"""

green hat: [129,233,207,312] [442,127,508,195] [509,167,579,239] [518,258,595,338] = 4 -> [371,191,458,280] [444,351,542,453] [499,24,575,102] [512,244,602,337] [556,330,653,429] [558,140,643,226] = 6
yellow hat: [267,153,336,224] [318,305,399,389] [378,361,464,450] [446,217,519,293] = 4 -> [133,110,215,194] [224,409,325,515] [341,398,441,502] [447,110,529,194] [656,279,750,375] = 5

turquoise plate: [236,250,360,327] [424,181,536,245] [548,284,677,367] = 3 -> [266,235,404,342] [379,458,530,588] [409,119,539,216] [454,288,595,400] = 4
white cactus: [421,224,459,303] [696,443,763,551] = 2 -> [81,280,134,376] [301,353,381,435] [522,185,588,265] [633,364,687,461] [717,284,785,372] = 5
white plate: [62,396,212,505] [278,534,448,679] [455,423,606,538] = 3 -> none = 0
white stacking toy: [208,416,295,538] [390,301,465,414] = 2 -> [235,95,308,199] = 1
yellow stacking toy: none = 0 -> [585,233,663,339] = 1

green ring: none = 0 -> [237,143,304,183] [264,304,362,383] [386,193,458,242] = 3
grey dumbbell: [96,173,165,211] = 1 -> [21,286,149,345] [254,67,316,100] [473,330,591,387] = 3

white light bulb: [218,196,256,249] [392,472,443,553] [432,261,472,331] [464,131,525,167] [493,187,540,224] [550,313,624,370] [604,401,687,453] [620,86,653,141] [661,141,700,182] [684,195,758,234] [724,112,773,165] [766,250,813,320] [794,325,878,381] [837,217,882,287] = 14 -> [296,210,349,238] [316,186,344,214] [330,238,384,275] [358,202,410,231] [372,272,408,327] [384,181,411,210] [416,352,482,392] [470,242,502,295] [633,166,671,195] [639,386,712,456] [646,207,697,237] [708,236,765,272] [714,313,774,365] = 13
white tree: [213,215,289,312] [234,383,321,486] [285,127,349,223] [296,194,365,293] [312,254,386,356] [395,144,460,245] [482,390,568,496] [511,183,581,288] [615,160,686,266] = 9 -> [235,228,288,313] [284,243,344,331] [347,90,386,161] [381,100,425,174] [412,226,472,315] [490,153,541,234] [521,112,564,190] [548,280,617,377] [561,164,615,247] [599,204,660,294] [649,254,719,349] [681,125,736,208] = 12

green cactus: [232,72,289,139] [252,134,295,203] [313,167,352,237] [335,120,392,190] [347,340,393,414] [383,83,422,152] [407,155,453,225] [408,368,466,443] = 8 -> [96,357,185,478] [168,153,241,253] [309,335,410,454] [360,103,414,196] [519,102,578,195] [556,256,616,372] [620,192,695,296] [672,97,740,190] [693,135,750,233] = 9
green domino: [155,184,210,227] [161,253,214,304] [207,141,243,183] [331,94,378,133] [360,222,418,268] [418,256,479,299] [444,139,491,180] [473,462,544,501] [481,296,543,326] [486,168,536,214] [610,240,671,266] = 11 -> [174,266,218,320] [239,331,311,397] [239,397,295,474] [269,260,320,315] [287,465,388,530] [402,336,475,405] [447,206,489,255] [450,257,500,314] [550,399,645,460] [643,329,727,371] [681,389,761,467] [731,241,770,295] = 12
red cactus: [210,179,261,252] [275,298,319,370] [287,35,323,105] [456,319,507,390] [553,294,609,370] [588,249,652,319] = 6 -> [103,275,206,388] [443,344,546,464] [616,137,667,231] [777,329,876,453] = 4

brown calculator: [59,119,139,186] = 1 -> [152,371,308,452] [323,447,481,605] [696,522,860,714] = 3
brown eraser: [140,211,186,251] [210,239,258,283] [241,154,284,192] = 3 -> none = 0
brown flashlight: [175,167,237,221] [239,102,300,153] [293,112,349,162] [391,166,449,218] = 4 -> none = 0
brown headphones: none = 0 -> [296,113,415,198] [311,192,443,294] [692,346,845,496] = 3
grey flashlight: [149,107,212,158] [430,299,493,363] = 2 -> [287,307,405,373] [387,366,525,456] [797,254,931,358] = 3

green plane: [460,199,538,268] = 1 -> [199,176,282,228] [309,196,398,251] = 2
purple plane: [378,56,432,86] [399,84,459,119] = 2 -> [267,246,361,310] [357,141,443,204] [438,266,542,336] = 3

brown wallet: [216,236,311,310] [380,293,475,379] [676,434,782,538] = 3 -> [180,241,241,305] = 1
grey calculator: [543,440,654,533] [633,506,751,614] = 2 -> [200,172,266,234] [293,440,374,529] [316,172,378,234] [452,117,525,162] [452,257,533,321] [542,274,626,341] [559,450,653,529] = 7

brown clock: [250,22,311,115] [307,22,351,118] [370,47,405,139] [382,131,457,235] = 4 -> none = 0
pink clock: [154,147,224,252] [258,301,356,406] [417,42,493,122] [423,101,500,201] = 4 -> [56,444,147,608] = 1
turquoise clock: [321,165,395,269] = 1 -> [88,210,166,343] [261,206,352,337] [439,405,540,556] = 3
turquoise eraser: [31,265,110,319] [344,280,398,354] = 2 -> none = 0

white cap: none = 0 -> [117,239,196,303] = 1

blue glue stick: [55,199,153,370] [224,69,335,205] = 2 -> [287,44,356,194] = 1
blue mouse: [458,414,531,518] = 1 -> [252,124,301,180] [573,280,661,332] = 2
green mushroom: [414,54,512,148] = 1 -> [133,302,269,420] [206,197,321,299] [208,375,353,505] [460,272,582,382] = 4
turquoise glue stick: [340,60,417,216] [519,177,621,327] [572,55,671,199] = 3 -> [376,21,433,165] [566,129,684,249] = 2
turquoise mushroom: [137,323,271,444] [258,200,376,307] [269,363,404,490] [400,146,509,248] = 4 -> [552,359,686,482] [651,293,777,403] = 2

"""

### Work request
Nothing in the listing may be left out; repeat it all exactly.

### Expected answer
green hat: [129,233,207,312] [442,127,508,195] [509,167,579,239] [518,258,595,338] = 4 -> [371,191,458,280] [444,351,542,453] [499,24,575,102] [512,244,602,337] [556,330,653,429] [558,140,643,226] = 6
yellow hat: [267,153,336,224] [318,305,399,389] [378,361,464,450] [446,217,519,293] = 4 -> [133,110,215,194] [224,409,325,515] [341,398,441,502] [447,110,529,194] [656,279,750,375] = 5

turquoise plate: [236,250,360,327] [424,181,536,245] [548,284,677,367] = 3 -> [266,235,404,342] [379,458,530,588] [409,119,539,216] [454,288,595,400] = 4
white cactus: [421,224,459,303] [696,443,763,551] = 2 -> [81,280,134,376] [301,353,381,435] [522,185,588,265] [633,364,687,461] [717,284,785,372] = 5
white plate: [62,396,212,505] [278,534,448,679] [455,423,606,538] = 3 -> none = 0
white stacking toy: [208,416,295,538] [390,301,465,414] = 2 -> [235,95,308,199] = 1
yellow stacking toy: none = 0 -> [585,233,663,339] = 1

green ring: none = 0 -> [237,143,304,183] [264,304,362,383] [386,193,458,242] = 3
grey dumbbell: [96,173,165,211] = 1 -> [21,286,149,345] [254,67,316,100] [473,330,591,387] = 3

white light bulb: [218,196,256,249] [392,472,443,553] [432,261,472,331] [464,131,525,167] [493,187,540,224] [550,313,624,370] [604,401,687,453] [620,86,653,141] [661,141,700,182] [684,195,758,234] [724,112,773,165] [766,250,813,320] [794,325,878,381] [837,217,882,287] = 14 -> [296,210,349,238] [316,186,344,214] [330,238,384,275] [358,202,410,231] [372,272,408,327] [384,181,411,210] [416,352,482,392] [470,242,502,295] [633,166,671,195] [639,386,712,456] [646,207,697,237] [708,236,765,272] [714,313,774,365] = 13
white tree: [213,215,289,312] [234,383,321,486] [285,127,349,223] [296,194,365,293] [312,254,386,356] [395,144,460,245] [482,390,568,496] [511,183,581,288] [615,160,686,266] = 9 -> [235,228,288,313] [284,243,344,331] [347,90,386,161] [381,100,425,174] [412,226,472,315] [490,153,541,234] [521,112,564,190] [548,280,617,377] [561,164,615,247] [599,204,660,294] [649,254,719,349] [681,125,736,208] = 12

green cactus: [232,72,289,139] [252,134,295,203] [313,167,352,237] [335,120,392,190] [347,340,393,414] [383,83,422,152] [407,155,453,225] [408,368,466,443] = 8 -> [96,357,185,478] [168,153,241,253] [309,335,410,454] [360,103,414,196] [519,102,578,195] [556,256,616,372] [620,192,695,296] [672,97,740,190] [693,135,750,233] = 9
green domino: [155,184,210,227] [161,253,214,304] [207,141,243,183] [331,94,378,133] [360,222,418,268] [418,256,479,299] [444,139,491,180] [473,462,544,501] [481,296,543,326] [486,168,536,214] [610,240,671,266] = 11 -> [174,266,218,320] [239,331,311,397] [239,397,295,474] [269,260,320,315] [287,465,388,530] [402,336,475,405] [447,206,489,255] [450,257,500,314] [550,399,645,460] [643,329,727,371] [681,389,761,467] [731,241,770,295] = 12
red cactus: [210,179,261,252] [275,298,319,370] [287,35,323,105] [456,319,507,390] [553,294,609,370] [588,249,652,319] = 6 -> [103,275,206,388] [443,344,546,464] [616,137,667,231] [777,329,876,453] = 4

brown calculator: [59,119,139,186] = 1 -> [152,371,308,452] [323,447,481,605] [696,522,860,714] = 3
brown eraser: [140,211,186,251] [210,239,258,283] [241,154,284,192] = 3 -> none = 0
brown flashlight: [175,167,237,221] [239,102,300,153] [293,112,349,162] [391,166,449,218] = 4 -> none = 0
brown headphones: none = 0 -> [296,113,415,198] [311,192,443,294] [692,346,845,496] = 3
grey flashlight: [149,107,212,158] [430,299,493,363] = 2 -> [287,307,405,373] [387,366,525,456] [797,254,931,358] = 3

green plane: [460,199,538,268] = 1 -> [199,176,282,228] [309,196,398,251] = 2
purple plane: [378,56,432,86] [399,84,459,119] = 2 -> [267,246,361,310] [357,141,443,204] [438,266,542,336] = 3

brown wallet: [216,236,311,310] [380,293,475,379] [676,434,782,538] = 3 -> [180,241,241,305] = 1
grey calculator: [543,440,654,533] [633,506,751,614] = 2 -> [200,172,266,234] [293,440,374,529] [316,172,378,234] [452,117,525,162] [452,257,533,321] [542,274,626,341] [559,450,653,529] = 7

brown clock: [250,22,311,115] [307,22,351,118] [370,47,405,139] [382,131,457,235] = 4 -> none = 0
pink clock: [154,147,224,252] [258,301,356,406] [417,42,493,122] [423,101,500,201] = 4 -> [56,444,147,608] = 1
turquoise clock: [321,165,395,269] = 1 -> [88,210,166,343] [261,206,352,337] [439,405,540,556] = 3
turquoise eraser: [31,265,110,319] [344,280,398,354] = 2 -> none = 0

white cap: none = 0 -> [117,239,196,303] = 1

blue glue stick: [55,199,153,370] [224,69,335,205] = 2 -> [287,44,356,194] = 1
blue mouse: [458,414,531,518] = 1 -> [252,124,301,180] [573,280,661,332] = 2
green mushroom: [414,54,512,148] = 1 -> [133,302,269,420] [206,197,321,299] [208,375,353,505] [460,272,582,382] = 4
turquoise glue stick: [340,60,417,216] [519,177,621,327] [572,55,671,199] = 3 -> [376,21,433,165] [566,129,684,249] = 2
turquoise mushroom: [137,323,271,444] [258,200,376,307] [269,363,404,490] [400,146,509,248] = 4 -> [552,359,686,482] [651,293,777,403] = 2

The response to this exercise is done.